> EXERCISE DIRECTIONS
Please repeat the lines below, exactly and only, from the one that holds "pink 1x2 brick" through the one that holds "none -> lime 1x1 plate [293,221,375,294]".

=== DATA SECTION ===

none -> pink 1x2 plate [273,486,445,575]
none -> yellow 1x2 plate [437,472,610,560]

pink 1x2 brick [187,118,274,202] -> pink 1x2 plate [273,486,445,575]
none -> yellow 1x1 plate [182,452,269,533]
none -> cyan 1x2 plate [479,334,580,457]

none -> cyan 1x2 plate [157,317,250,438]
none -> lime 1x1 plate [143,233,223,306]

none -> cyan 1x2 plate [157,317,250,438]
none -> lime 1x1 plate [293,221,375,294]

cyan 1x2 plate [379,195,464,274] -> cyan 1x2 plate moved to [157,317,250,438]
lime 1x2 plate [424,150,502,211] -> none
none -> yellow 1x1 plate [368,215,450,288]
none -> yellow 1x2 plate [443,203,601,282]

===

> EXERCISE RESULT
pink 1x2 brick [187,118,274,202] -> pink 1x2 plate [273,486,445,575]
none -> yellow 1x1 plate [182,452,269,533]
none -> cyan 1x2 plate [479,334,580,457]

none -> cyan 1x2 plate [157,317,250,438]
none -> lime 1x1 plate [143,233,223,306]

none -> cyan 1x2 plate [157,317,250,438]
none -> lime 1x1 plate [293,221,375,294]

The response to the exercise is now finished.